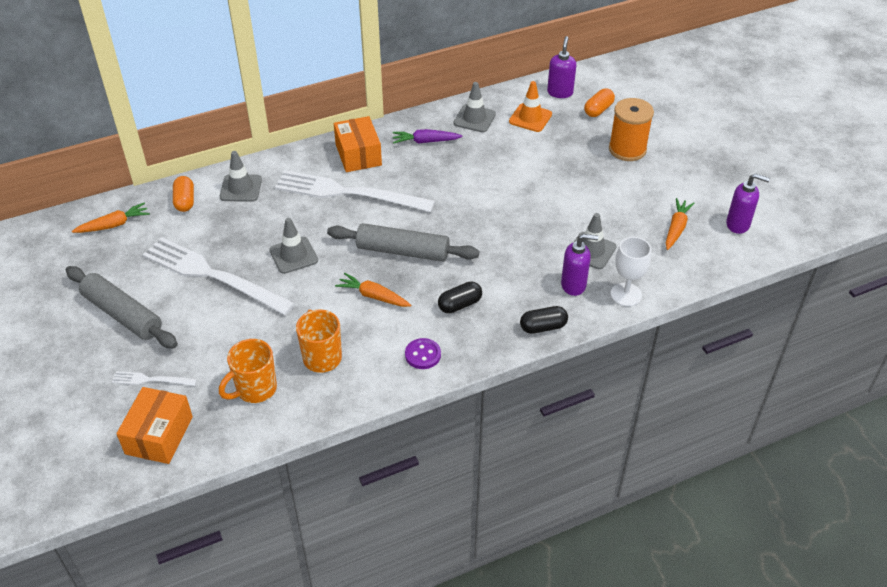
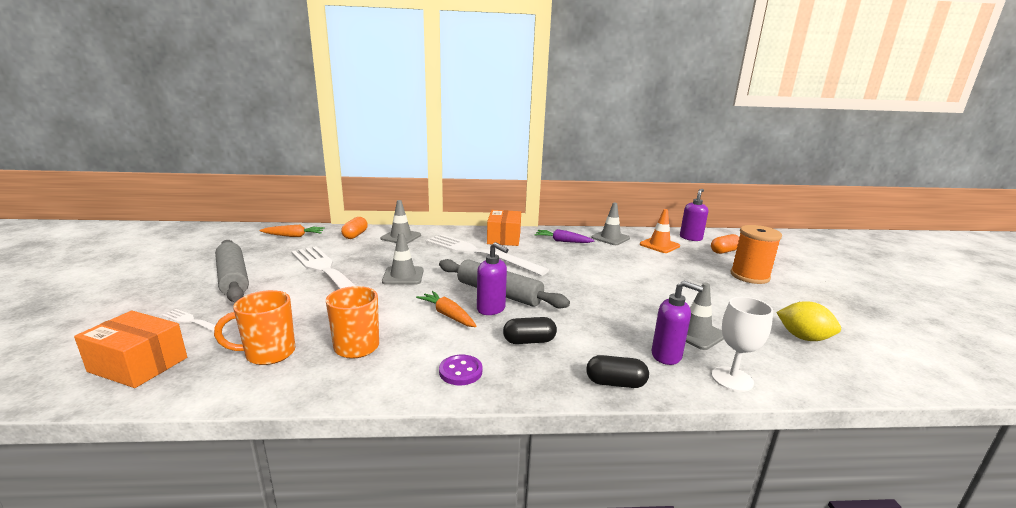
camera: 20 degrees right, 25 degrees down
(159, 435) = (138, 364): orange box -> orange box turned 75 degrees clockwise
(676, 228) = (803, 337): orange carrot -> yellow lemon
(738, 224) = (886, 351): purple soap dispenser -> purple soap dispenser (491, 309)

Exercise instructions — The lines wanted are those from the one containing "(159, 435) = (138, 364): orange" through the last line of the listing above. Repeat them exactly.

The answer —
(159, 435) = (138, 364): orange box -> orange box turned 75 degrees clockwise
(676, 228) = (803, 337): orange carrot -> yellow lemon
(738, 224) = (886, 351): purple soap dispenser -> purple soap dispenser (491, 309)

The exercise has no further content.